_Action item_
Transcribe only part of the material below: the lines from the one containing "KEYS3: TTP224 -> 4x1" through the one containing "MIC3 pin OUT: GP26 -> GP9", inclusive, exactly as written.

_Data records_
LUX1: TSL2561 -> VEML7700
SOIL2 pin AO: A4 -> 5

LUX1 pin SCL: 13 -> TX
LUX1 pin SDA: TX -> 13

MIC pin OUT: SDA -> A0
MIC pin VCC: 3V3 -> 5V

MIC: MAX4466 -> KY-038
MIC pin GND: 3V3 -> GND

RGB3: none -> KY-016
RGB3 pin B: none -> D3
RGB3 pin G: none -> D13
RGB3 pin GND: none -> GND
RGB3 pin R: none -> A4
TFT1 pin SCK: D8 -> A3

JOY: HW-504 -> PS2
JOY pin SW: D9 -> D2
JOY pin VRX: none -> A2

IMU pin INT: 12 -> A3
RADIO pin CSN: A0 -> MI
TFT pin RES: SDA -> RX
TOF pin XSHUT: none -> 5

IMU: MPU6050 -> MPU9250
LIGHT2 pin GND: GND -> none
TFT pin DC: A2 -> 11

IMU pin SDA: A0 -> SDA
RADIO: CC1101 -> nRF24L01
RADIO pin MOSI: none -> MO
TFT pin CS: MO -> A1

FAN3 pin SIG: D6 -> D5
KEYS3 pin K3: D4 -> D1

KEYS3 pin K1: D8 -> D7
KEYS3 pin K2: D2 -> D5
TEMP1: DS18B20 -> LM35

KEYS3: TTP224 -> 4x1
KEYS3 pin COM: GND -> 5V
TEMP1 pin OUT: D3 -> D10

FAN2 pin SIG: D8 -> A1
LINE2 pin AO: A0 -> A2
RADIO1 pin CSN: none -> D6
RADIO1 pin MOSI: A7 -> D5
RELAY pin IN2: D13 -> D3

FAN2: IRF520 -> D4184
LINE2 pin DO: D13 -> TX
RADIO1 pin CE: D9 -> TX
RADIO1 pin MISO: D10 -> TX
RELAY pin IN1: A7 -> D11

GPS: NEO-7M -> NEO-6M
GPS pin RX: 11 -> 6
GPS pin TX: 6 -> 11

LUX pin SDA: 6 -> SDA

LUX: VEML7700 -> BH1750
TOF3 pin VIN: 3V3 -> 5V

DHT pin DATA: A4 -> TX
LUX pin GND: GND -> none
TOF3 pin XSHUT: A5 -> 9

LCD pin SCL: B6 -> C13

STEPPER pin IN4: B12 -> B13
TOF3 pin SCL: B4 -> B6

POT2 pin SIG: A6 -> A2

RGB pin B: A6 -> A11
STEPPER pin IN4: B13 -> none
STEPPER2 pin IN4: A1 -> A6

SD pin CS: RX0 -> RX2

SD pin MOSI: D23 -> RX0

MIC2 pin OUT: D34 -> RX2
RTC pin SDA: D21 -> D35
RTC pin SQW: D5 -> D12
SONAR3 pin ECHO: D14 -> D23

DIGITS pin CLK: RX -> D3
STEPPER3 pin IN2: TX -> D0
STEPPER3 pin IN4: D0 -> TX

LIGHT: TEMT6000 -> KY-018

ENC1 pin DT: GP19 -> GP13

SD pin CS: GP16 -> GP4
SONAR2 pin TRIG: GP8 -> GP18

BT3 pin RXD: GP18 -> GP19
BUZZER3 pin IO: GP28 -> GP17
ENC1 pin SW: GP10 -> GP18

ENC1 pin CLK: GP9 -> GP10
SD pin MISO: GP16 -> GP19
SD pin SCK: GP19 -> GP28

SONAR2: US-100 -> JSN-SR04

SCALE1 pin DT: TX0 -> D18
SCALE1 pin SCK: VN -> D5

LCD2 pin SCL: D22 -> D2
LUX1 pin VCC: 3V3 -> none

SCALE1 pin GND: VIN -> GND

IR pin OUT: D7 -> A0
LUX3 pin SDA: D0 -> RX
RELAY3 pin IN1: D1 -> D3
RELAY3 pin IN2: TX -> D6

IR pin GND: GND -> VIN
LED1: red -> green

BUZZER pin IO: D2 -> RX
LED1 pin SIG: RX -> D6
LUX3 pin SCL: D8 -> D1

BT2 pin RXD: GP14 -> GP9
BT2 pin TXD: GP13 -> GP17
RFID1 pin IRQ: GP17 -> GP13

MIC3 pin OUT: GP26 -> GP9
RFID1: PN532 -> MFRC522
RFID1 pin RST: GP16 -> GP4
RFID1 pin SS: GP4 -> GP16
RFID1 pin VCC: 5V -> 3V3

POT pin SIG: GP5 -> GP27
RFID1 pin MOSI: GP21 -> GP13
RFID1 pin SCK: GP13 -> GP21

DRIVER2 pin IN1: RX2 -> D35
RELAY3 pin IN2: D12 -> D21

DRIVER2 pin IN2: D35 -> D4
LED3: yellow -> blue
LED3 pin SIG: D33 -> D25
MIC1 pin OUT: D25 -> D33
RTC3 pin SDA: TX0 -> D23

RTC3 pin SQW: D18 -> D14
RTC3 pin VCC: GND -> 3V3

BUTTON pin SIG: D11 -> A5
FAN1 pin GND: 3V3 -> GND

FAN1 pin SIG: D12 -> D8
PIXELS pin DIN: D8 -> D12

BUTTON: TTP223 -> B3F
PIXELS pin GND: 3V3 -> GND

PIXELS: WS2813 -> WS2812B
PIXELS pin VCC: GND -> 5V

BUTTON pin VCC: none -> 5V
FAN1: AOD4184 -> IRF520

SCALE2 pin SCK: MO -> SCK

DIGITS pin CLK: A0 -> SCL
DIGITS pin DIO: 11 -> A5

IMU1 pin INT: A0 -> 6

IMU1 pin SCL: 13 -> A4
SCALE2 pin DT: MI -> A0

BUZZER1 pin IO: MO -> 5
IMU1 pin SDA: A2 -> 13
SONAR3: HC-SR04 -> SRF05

_Solved problem_
KEYS3: TTP224 -> 4x1
KEYS3 pin COM: GND -> 5V
TEMP1 pin OUT: D3 -> D10

FAN2 pin SIG: D8 -> A1
LINE2 pin AO: A0 -> A2
RADIO1 pin CSN: none -> D6
RADIO1 pin MOSI: A7 -> D5
RELAY pin IN2: D13 -> D3

FAN2: IRF520 -> D4184
LINE2 pin DO: D13 -> TX
RADIO1 pin CE: D9 -> TX
RADIO1 pin MISO: D10 -> TX
RELAY pin IN1: A7 -> D11

GPS: NEO-7M -> NEO-6M
GPS pin RX: 11 -> 6
GPS pin TX: 6 -> 11

LUX pin SDA: 6 -> SDA

LUX: VEML7700 -> BH1750
TOF3 pin VIN: 3V3 -> 5V

DHT pin DATA: A4 -> TX
LUX pin GND: GND -> none
TOF3 pin XSHUT: A5 -> 9

LCD pin SCL: B6 -> C13

STEPPER pin IN4: B12 -> B13
TOF3 pin SCL: B4 -> B6

POT2 pin SIG: A6 -> A2

RGB pin B: A6 -> A11
STEPPER pin IN4: B13 -> none
STEPPER2 pin IN4: A1 -> A6

SD pin CS: RX0 -> RX2

SD pin MOSI: D23 -> RX0

MIC2 pin OUT: D34 -> RX2
RTC pin SDA: D21 -> D35
RTC pin SQW: D5 -> D12
SONAR3 pin ECHO: D14 -> D23

DIGITS pin CLK: RX -> D3
STEPPER3 pin IN2: TX -> D0
STEPPER3 pin IN4: D0 -> TX

LIGHT: TEMT6000 -> KY-018

ENC1 pin DT: GP19 -> GP13

SD pin CS: GP16 -> GP4
SONAR2 pin TRIG: GP8 -> GP18

BT3 pin RXD: GP18 -> GP19
BUZZER3 pin IO: GP28 -> GP17
ENC1 pin SW: GP10 -> GP18

ENC1 pin CLK: GP9 -> GP10
SD pin MISO: GP16 -> GP19
SD pin SCK: GP19 -> GP28

SONAR2: US-100 -> JSN-SR04

SCALE1 pin DT: TX0 -> D18
SCALE1 pin SCK: VN -> D5

LCD2 pin SCL: D22 -> D2
LUX1 pin VCC: 3V3 -> none

SCALE1 pin GND: VIN -> GND

IR pin OUT: D7 -> A0
LUX3 pin SDA: D0 -> RX
RELAY3 pin IN1: D1 -> D3
RELAY3 pin IN2: TX -> D6

IR pin GND: GND -> VIN
LED1: red -> green

BUZZER pin IO: D2 -> RX
LED1 pin SIG: RX -> D6
LUX3 pin SCL: D8 -> D1

BT2 pin RXD: GP14 -> GP9
BT2 pin TXD: GP13 -> GP17
RFID1 pin IRQ: GP17 -> GP13

MIC3 pin OUT: GP26 -> GP9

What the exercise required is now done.